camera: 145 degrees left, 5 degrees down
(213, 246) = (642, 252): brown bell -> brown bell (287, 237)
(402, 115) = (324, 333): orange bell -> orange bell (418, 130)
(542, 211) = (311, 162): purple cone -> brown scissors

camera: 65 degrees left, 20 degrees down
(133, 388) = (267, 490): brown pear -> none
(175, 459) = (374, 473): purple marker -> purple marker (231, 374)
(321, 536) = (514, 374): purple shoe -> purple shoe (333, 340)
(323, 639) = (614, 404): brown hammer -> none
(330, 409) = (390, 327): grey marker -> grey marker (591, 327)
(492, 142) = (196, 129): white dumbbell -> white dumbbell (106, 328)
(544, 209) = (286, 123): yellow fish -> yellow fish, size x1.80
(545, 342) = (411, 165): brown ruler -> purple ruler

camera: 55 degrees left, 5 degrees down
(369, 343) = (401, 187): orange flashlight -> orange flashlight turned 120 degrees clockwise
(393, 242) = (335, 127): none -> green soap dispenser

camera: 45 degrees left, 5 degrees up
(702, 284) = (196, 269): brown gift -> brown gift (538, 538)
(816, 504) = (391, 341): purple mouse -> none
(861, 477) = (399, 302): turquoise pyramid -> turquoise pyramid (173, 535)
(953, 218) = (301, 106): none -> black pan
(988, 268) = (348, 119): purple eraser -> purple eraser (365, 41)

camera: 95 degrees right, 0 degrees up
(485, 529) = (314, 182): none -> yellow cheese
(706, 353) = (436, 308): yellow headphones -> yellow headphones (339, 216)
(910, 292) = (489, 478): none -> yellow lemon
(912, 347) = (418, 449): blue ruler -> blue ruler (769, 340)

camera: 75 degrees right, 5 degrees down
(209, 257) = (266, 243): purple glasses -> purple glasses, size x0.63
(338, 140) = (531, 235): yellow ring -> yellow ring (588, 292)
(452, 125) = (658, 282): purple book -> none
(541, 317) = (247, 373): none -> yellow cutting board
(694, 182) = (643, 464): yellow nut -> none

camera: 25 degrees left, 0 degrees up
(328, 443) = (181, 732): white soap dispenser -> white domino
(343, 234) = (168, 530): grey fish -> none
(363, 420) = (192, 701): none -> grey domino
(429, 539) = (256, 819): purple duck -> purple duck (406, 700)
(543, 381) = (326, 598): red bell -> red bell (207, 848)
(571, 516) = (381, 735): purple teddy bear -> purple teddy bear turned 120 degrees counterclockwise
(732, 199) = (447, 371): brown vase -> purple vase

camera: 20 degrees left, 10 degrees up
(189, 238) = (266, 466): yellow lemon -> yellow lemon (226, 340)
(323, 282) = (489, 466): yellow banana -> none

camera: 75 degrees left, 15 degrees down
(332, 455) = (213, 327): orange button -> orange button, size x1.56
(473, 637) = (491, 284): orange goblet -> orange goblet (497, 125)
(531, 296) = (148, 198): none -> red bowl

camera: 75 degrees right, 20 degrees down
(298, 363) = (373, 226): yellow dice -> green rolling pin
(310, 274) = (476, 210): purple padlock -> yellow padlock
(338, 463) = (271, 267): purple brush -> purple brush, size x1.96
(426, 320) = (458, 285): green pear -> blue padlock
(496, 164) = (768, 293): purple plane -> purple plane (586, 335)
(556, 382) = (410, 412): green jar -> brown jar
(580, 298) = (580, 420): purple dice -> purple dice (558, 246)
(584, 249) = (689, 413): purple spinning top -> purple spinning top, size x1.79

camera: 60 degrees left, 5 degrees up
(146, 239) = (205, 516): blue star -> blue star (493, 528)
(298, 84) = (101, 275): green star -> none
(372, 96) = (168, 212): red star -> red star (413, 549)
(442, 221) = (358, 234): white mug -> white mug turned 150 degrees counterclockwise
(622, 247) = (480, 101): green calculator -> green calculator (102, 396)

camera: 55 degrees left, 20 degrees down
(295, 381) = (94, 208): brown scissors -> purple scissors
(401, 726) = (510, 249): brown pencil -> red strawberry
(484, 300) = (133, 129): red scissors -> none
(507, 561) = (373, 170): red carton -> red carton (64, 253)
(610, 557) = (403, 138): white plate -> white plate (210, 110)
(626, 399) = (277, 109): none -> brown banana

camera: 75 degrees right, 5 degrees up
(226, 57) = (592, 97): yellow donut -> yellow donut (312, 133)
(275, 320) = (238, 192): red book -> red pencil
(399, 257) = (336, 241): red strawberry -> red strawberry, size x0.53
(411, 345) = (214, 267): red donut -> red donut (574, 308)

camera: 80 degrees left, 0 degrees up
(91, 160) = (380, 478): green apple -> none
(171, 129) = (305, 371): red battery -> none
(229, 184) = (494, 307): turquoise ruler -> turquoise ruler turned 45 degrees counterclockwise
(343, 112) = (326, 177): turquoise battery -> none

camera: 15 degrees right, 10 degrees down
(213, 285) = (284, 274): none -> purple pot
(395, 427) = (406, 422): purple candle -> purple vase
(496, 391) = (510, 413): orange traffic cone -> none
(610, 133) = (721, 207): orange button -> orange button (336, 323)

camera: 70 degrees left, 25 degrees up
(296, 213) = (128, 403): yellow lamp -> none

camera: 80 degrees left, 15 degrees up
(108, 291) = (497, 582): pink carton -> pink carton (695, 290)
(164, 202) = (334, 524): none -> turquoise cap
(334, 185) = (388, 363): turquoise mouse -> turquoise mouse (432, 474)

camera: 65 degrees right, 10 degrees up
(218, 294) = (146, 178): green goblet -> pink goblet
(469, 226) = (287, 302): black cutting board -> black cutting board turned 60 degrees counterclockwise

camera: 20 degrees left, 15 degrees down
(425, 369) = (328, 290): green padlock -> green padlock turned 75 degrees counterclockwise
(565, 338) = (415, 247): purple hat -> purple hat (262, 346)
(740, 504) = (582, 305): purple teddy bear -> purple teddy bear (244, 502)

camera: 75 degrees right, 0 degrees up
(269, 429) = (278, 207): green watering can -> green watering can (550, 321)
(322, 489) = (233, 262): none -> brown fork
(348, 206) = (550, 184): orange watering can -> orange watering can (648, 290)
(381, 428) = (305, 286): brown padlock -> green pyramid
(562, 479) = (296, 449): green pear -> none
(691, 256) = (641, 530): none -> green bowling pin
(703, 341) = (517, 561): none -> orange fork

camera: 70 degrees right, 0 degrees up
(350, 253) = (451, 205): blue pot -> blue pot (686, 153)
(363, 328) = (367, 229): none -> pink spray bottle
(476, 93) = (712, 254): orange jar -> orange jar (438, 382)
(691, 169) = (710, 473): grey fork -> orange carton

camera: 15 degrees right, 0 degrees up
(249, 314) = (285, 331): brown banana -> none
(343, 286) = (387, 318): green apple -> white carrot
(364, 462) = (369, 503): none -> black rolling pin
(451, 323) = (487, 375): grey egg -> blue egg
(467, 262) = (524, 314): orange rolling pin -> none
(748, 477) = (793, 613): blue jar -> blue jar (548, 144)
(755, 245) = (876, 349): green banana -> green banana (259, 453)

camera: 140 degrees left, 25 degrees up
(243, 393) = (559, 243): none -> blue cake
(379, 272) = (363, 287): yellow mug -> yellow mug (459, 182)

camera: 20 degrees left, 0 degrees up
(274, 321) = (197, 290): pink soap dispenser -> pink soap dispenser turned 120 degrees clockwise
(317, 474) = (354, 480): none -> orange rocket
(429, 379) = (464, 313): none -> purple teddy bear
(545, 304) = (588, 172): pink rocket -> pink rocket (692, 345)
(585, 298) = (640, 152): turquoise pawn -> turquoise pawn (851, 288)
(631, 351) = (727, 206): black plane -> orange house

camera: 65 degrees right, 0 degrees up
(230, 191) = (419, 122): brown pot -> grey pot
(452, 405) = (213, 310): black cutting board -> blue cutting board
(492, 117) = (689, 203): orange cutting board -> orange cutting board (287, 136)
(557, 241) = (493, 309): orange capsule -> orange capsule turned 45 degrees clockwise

☆ ☆ ☆

What is being asked: The required answer is the run of lines above, starting at the line with "(584, 249) = (689, 413): purple" and ending at the line with "(298, 84) = (101, 275): green star -> none", reproduced exactly with both ends.

Result of the task:
(584, 249) = (689, 413): purple spinning top -> purple spinning top, size x1.79

camera: 60 degrees left, 5 degrees up
(146, 239) = (205, 516): blue star -> blue star (493, 528)
(298, 84) = (101, 275): green star -> none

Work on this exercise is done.